> EXERCISE DIRECTIONS:
Which lines below mention "none"? Pick each one out.

> DATA FOR PROCESSING:
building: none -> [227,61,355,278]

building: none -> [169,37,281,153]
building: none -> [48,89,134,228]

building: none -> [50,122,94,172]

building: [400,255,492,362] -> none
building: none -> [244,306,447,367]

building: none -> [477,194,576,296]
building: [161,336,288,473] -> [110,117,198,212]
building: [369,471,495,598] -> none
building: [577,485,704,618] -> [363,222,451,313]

---

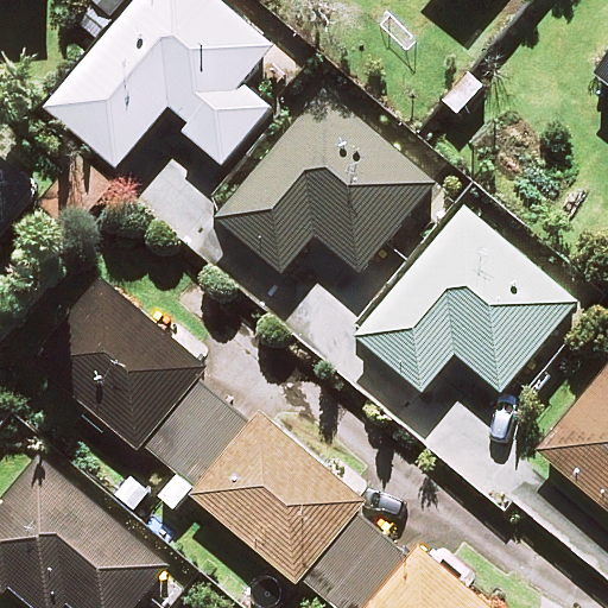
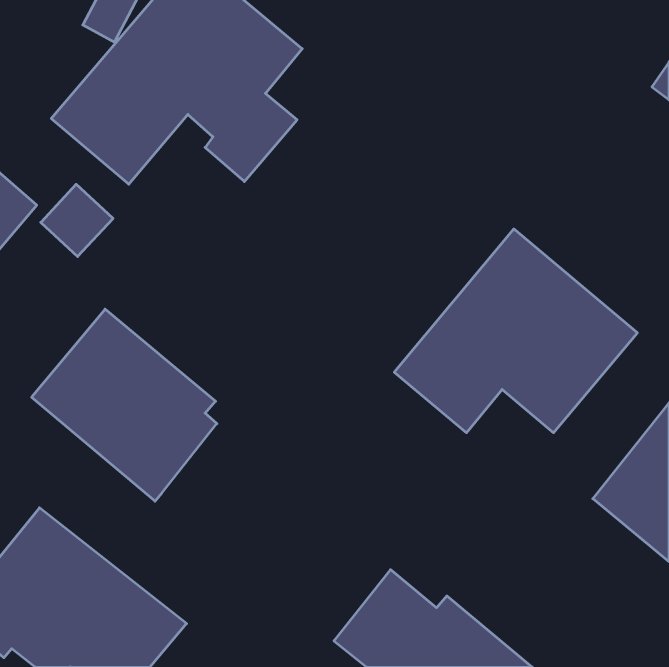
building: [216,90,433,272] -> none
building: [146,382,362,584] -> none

> EXERCISE RESULT:
building: none -> [227,61,355,278]
building: none -> [169,37,281,153]
building: none -> [48,89,134,228]
building: none -> [50,122,94,172]
building: [400,255,492,362] -> none
building: none -> [244,306,447,367]
building: none -> [477,194,576,296]
building: [369,471,495,598] -> none
building: [216,90,433,272] -> none
building: [146,382,362,584] -> none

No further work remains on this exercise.